▸ **WHAT IS NEEDED**: Within the entries below, find each line containing the word "carrot" and copy it.

___

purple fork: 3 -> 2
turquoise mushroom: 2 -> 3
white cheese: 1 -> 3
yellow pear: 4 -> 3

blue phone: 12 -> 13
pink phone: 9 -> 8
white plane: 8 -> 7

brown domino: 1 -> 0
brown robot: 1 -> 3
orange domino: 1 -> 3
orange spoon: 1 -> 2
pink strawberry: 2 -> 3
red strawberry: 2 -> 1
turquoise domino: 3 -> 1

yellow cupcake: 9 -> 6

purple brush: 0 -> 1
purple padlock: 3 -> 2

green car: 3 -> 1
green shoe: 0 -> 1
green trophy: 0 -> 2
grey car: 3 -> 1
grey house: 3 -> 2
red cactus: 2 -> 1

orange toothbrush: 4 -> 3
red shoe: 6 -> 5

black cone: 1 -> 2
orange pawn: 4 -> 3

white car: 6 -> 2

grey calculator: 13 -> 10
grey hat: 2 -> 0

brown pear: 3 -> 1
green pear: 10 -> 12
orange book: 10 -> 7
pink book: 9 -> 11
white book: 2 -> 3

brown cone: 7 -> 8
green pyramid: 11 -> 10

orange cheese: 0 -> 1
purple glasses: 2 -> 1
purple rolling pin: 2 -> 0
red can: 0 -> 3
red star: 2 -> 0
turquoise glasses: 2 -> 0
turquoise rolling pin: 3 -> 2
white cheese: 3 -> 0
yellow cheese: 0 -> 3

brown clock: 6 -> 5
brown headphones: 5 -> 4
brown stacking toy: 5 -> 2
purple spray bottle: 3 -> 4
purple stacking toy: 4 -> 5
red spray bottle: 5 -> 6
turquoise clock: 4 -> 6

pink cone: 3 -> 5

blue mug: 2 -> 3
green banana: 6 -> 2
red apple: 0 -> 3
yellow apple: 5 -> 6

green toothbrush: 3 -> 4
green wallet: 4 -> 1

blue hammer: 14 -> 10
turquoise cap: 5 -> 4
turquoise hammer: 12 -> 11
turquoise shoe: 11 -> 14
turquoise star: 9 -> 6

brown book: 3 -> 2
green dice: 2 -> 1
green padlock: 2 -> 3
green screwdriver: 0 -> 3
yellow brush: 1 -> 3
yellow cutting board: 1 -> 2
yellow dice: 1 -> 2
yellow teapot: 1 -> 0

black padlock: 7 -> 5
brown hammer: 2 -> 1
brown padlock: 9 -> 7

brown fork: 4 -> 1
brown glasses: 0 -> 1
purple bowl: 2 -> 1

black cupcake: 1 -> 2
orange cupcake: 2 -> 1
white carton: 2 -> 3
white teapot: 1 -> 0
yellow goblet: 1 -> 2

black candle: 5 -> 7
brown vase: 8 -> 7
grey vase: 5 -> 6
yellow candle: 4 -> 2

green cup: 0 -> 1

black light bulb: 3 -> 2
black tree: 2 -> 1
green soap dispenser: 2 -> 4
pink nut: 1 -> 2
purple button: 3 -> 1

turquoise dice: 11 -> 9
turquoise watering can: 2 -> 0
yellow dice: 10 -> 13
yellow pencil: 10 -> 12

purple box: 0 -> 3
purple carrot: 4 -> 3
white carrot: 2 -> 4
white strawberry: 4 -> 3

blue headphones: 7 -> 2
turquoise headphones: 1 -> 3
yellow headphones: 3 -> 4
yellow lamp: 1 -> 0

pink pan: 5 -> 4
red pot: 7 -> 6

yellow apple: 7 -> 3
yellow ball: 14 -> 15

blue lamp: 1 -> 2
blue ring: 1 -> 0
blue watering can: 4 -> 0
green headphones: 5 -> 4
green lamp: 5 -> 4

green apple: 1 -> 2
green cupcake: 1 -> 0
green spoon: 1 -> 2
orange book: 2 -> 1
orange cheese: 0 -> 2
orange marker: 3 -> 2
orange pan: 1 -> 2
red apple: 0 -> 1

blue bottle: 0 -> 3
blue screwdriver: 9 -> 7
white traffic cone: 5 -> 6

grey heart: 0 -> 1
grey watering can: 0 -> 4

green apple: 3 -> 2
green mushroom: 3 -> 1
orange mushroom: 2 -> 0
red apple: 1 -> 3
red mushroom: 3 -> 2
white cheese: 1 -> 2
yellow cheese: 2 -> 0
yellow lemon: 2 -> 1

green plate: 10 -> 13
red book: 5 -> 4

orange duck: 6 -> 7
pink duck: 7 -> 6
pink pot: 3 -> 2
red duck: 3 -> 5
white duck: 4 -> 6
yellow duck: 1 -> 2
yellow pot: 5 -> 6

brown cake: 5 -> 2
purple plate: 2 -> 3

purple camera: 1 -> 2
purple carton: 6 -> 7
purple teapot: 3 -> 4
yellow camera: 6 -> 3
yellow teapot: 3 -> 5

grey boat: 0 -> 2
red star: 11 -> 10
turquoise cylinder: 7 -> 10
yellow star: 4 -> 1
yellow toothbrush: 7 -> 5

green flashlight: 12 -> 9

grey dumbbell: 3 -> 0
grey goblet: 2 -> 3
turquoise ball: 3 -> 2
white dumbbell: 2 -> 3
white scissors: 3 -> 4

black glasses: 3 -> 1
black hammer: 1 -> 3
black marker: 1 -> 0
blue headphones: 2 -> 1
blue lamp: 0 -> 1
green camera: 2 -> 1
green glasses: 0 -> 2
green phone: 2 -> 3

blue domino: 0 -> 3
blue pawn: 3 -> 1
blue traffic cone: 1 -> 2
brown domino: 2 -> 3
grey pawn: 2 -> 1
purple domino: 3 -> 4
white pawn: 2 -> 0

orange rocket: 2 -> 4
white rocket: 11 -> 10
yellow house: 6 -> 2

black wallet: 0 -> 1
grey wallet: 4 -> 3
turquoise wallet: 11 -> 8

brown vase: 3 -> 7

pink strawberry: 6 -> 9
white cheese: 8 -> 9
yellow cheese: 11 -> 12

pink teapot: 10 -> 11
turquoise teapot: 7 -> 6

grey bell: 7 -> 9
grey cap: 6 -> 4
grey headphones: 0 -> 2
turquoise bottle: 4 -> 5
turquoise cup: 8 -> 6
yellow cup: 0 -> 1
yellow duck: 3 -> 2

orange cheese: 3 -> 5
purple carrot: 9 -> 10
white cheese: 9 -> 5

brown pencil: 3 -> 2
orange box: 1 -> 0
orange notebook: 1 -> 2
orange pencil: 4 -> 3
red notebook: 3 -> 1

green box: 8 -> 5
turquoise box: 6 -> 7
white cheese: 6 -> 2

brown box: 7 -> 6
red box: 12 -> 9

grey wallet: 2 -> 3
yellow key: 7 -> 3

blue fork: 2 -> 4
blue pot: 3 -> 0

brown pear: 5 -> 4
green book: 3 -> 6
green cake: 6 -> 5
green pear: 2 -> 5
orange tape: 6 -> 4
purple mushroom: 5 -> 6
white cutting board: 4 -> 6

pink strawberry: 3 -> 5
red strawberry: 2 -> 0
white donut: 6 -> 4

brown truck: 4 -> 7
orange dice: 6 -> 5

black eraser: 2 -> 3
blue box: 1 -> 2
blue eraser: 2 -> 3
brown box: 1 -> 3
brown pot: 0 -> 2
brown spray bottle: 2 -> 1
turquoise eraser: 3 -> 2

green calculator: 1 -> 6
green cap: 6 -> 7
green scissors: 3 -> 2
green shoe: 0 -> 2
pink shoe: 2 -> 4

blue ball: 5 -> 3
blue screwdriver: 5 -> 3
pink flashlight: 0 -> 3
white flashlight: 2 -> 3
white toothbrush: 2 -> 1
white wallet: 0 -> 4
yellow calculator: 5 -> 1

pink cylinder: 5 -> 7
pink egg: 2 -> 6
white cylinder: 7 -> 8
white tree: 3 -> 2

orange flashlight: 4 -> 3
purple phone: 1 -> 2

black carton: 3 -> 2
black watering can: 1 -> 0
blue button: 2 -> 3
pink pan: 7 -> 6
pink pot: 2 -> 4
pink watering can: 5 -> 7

___

▸ **TASK RESPONSE**:
purple carrot: 4 -> 3
white carrot: 2 -> 4
purple carrot: 9 -> 10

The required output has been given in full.